## DATA SECTION

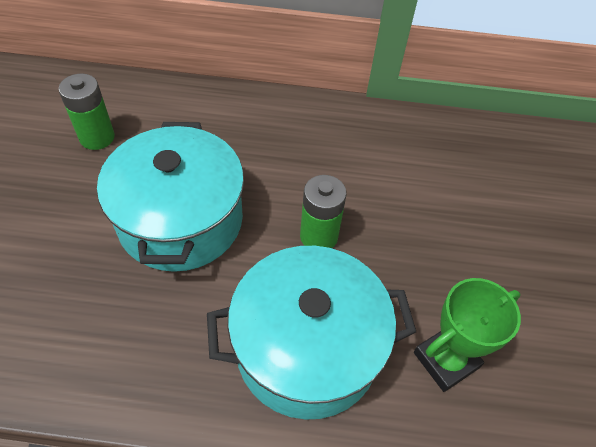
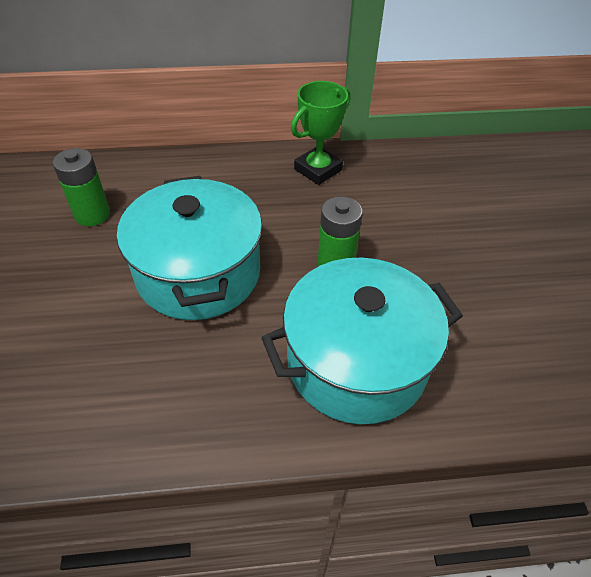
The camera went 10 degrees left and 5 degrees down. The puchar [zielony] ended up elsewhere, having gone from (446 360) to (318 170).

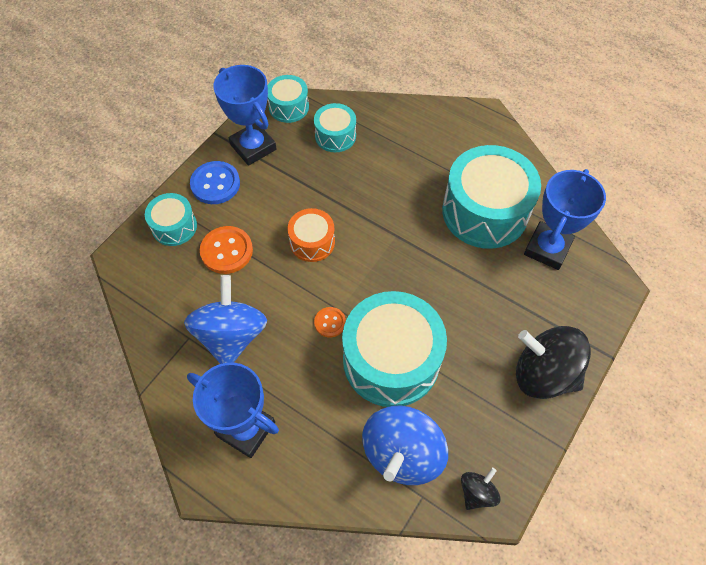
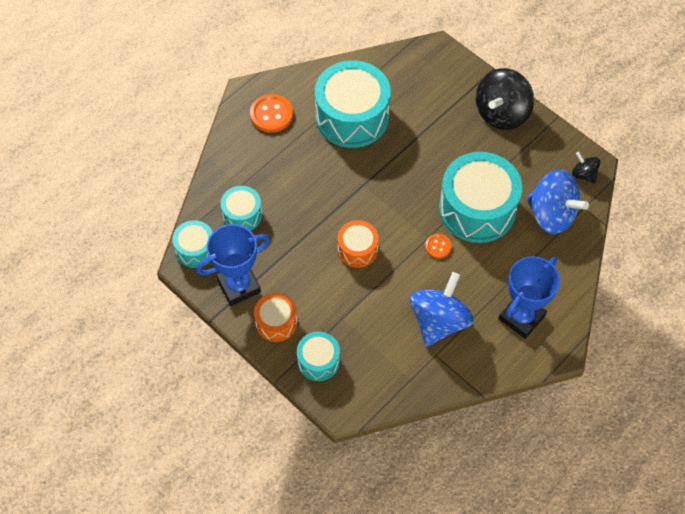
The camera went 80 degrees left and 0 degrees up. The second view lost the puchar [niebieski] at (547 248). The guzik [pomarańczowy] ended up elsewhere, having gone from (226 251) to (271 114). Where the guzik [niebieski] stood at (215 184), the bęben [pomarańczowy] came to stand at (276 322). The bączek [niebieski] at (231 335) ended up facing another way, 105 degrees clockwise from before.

==

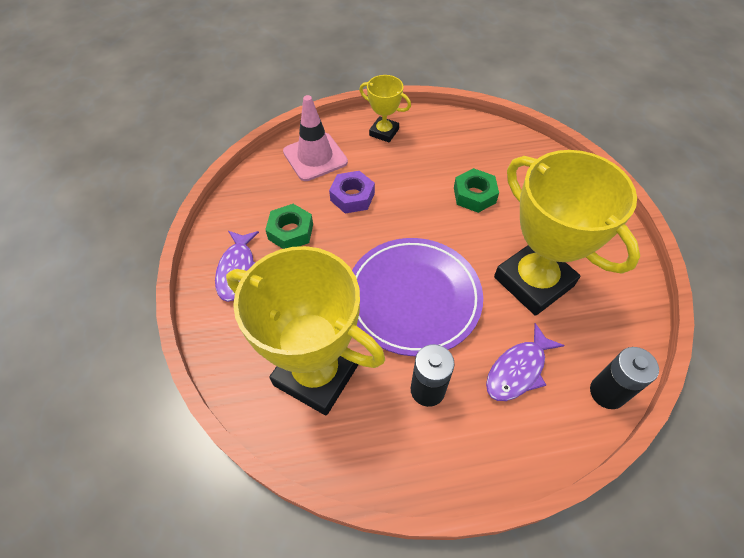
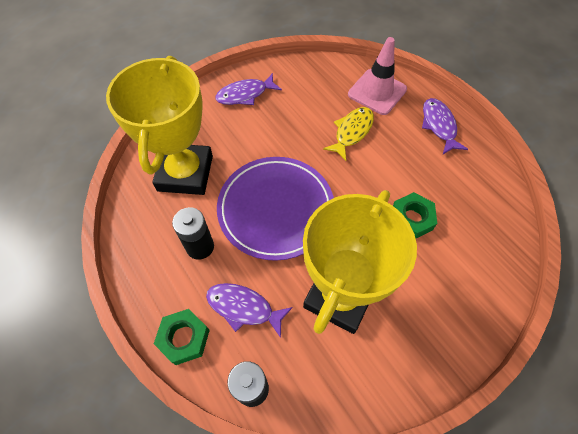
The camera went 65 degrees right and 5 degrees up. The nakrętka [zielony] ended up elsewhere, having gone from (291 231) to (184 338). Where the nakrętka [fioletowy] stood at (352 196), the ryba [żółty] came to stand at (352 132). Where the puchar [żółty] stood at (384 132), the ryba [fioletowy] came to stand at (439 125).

## TRY IT
Collect every line with the string "stood" from the records, and copy each.

## RESULT FOR THIS TASK
The camera went 80 degrees left and 0 degrees up. The second view lost the puchar [niebieski] at (547 248). The guzik [pomarańczowy] ended up elsewhere, having gone from (226 251) to (271 114). Where the guzik [niebieski] stood at (215 184), the bęben [pomarańczowy] came to stand at (276 322). The bączek [niebieski] at (231 335) ended up facing another way, 105 degrees clockwise from before.
The camera went 65 degrees right and 5 degrees up. The nakrętka [zielony] ended up elsewhere, having gone from (291 231) to (184 338). Where the nakrętka [fioletowy] stood at (352 196), the ryba [żółty] came to stand at (352 132). Where the puchar [żółty] stood at (384 132), the ryba [fioletowy] came to stand at (439 125).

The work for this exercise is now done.